**WORK INSTRUCTIONS:** Within the records, determine how many lines contain the word "moved". Your reply must consist of that number only.

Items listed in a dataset
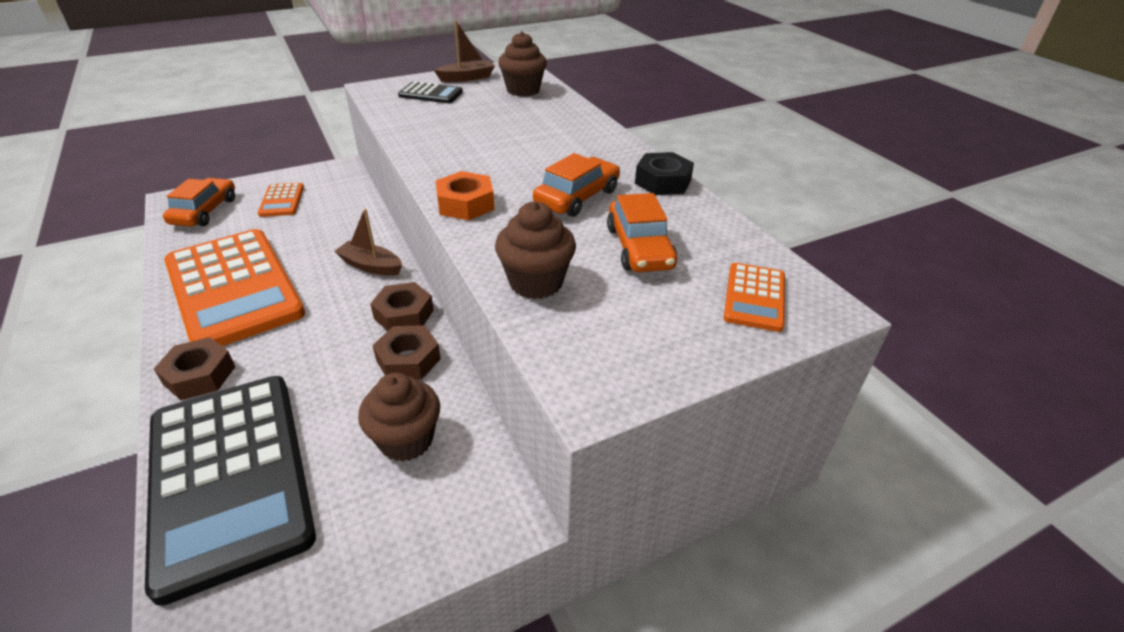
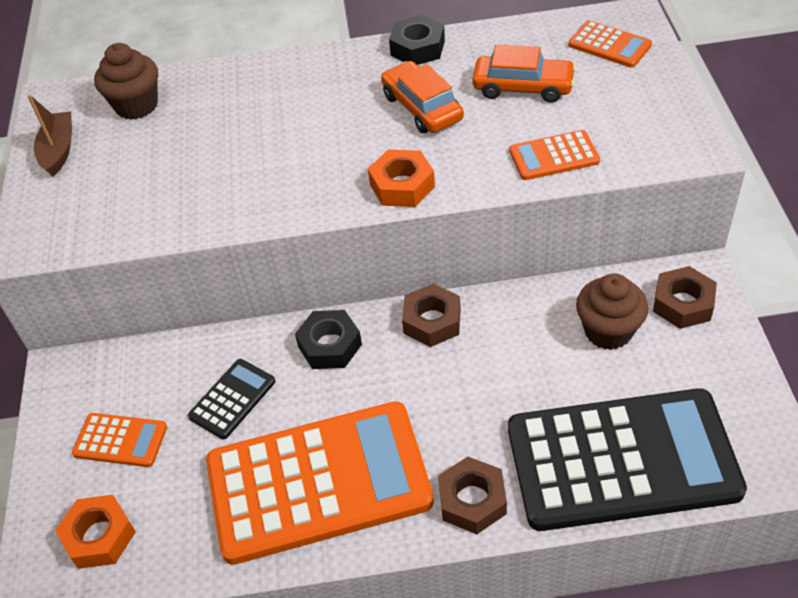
camera: 65 degrees left, 10 degrees up
orange car [163,178,235,227] -> orange nut [55,495,136,569]
brown boat [334,209,402,276] -> black nut [295,310,362,369]
brown nut [372,325,441,380] -> brown nut moved to [653,266,717,329]
black calculator [398,81,463,103] -> black calculator moved to [188,359,275,439]
brown cupcake [495,201,576,299] -> orange calculator [509,130,600,180]

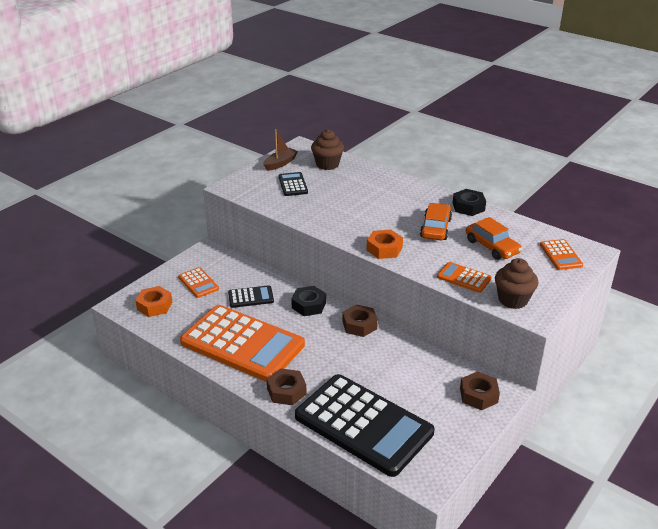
camera: 40 degrees right, 15 degrees down
brown cupcake [576,273,648,350] -> brown cupcake moved to [495,258,539,309]
none -> black calculator [279,172,308,196]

**REPLY:** 3